> _Material to process_
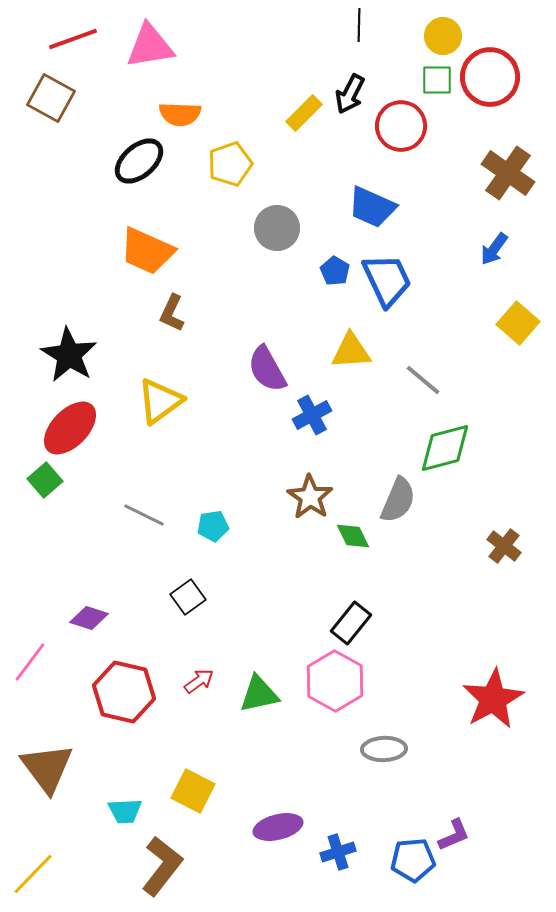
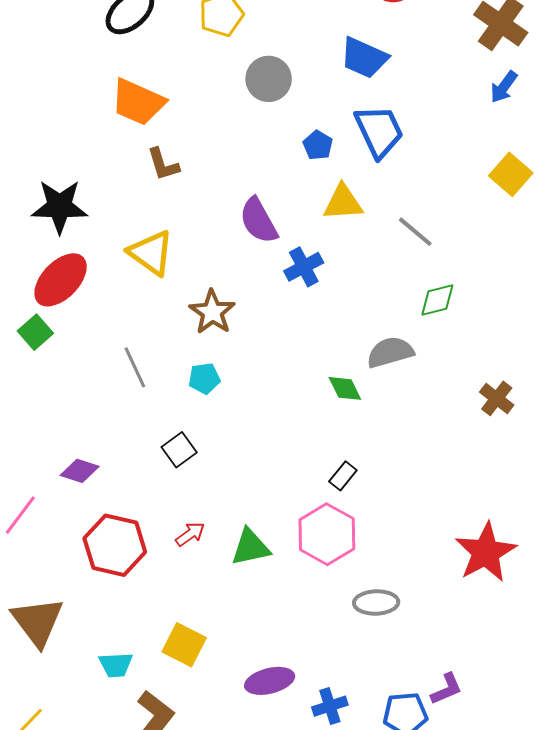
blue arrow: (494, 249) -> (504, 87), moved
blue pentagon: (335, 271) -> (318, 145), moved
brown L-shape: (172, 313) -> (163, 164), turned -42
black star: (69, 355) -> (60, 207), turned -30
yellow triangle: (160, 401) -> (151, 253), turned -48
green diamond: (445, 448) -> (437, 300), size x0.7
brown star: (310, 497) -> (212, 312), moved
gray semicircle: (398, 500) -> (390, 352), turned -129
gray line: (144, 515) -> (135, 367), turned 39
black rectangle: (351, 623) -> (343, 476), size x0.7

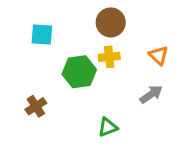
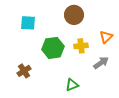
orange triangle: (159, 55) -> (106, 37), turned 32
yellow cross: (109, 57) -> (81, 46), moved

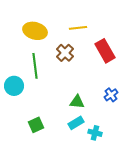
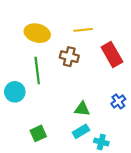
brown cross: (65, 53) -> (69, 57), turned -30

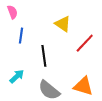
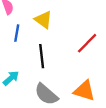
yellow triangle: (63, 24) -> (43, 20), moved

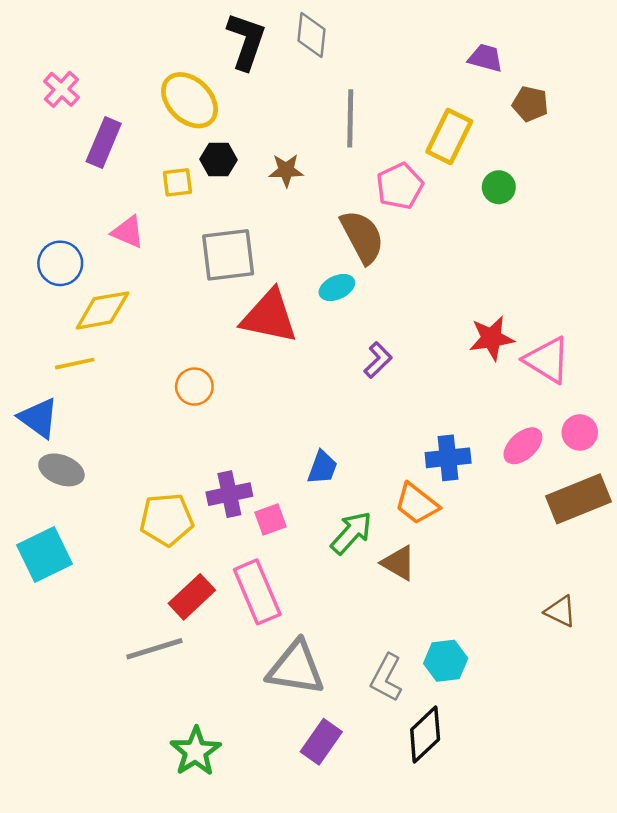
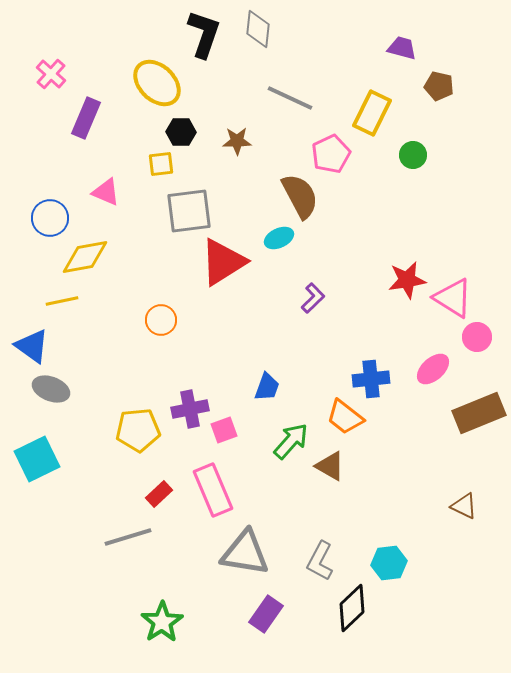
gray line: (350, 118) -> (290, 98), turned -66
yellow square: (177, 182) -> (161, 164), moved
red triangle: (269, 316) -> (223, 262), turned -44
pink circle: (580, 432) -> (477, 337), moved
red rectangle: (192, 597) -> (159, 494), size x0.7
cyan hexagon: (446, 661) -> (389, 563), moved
...
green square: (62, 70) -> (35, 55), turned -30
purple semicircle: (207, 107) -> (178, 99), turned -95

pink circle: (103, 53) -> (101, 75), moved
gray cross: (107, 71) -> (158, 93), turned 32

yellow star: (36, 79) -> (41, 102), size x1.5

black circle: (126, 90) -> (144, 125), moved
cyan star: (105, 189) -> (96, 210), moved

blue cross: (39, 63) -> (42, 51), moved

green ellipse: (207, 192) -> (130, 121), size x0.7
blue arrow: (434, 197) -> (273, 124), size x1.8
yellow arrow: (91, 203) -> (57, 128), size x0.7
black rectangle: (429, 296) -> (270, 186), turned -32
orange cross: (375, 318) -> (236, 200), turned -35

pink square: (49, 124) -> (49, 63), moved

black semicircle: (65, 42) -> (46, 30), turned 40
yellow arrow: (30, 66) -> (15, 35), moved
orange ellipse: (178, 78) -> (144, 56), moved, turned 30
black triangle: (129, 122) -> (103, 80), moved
---
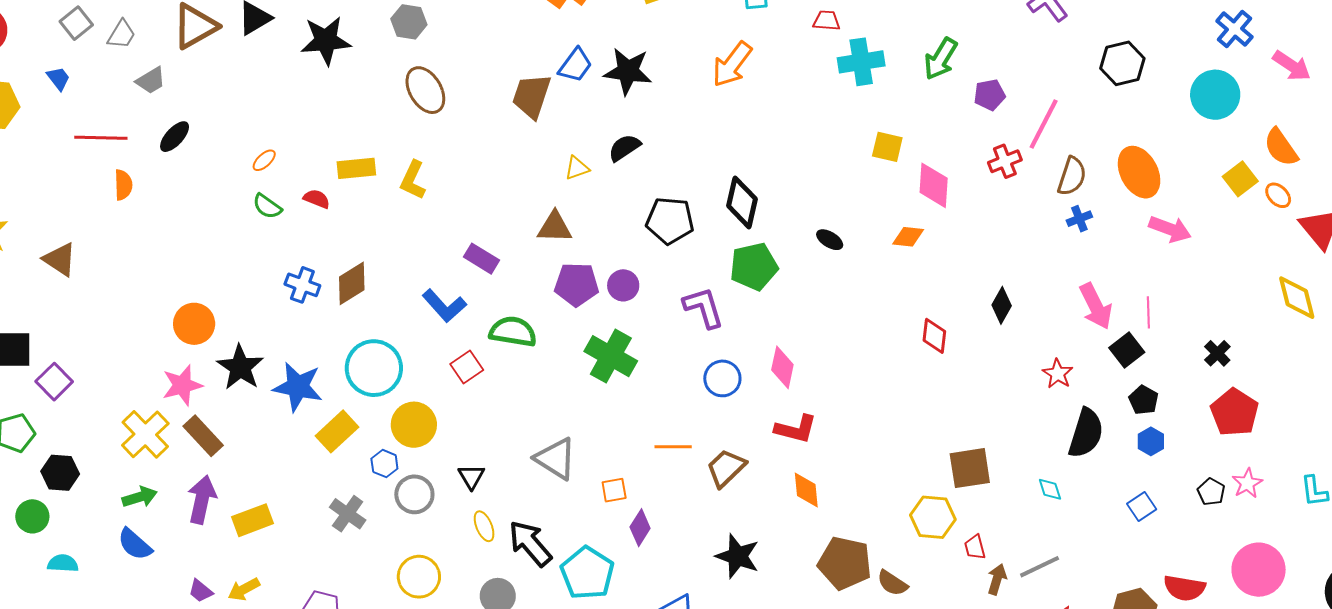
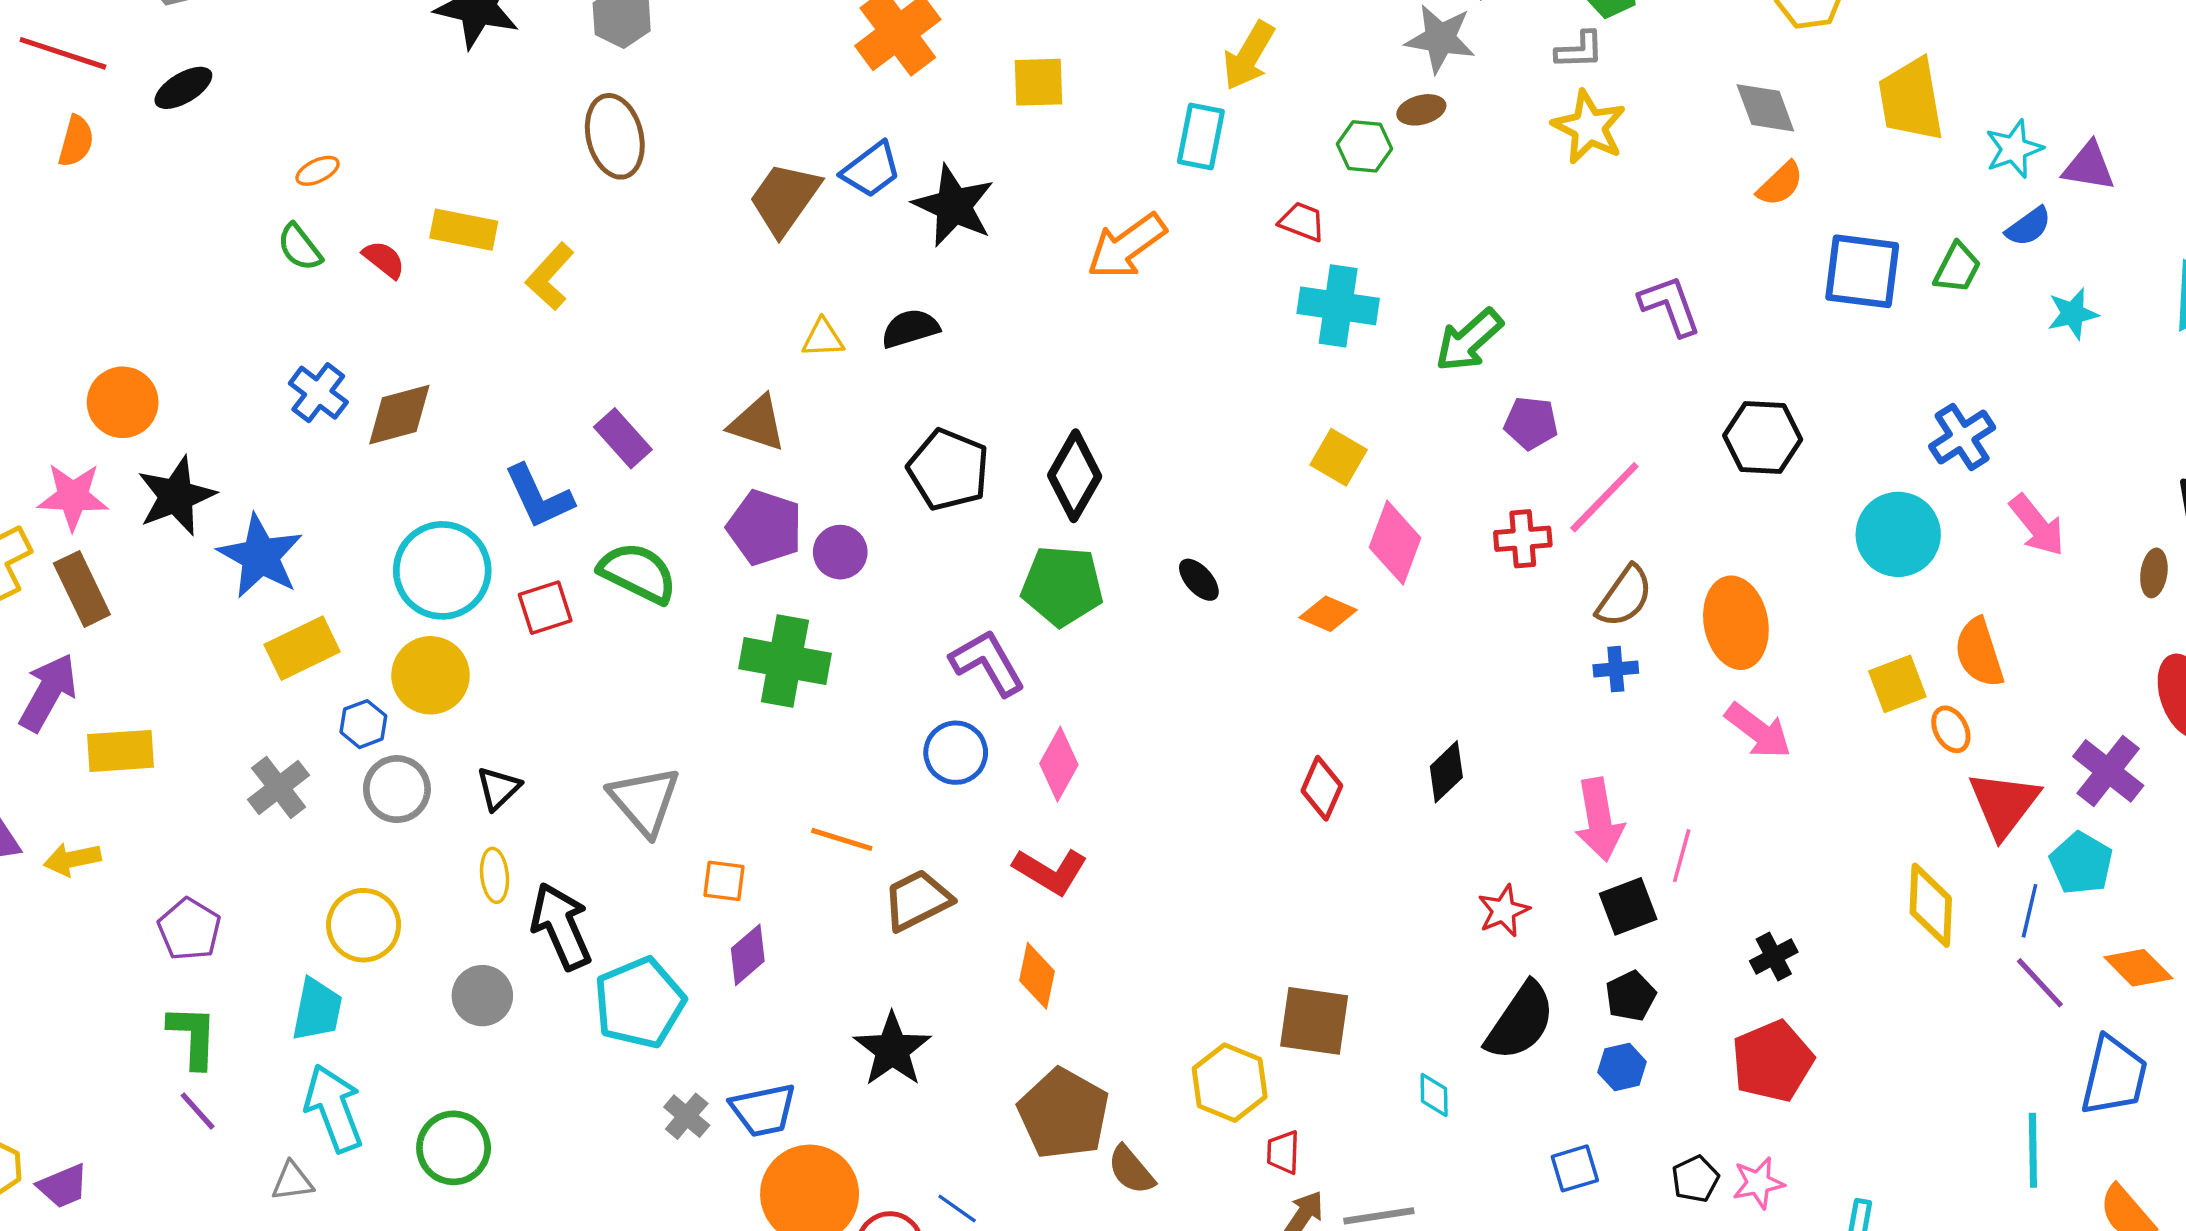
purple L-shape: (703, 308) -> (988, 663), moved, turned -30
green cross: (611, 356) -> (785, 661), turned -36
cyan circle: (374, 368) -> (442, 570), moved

> _What you should do_
Among the entries above, identify all lines with "brown" and copy them.

> _Response to this task_
brown L-shape: (172, 313) -> (163, 164), turned -42
brown star: (310, 497) -> (212, 312), moved
brown cross: (65, 53) -> (69, 57), turned -30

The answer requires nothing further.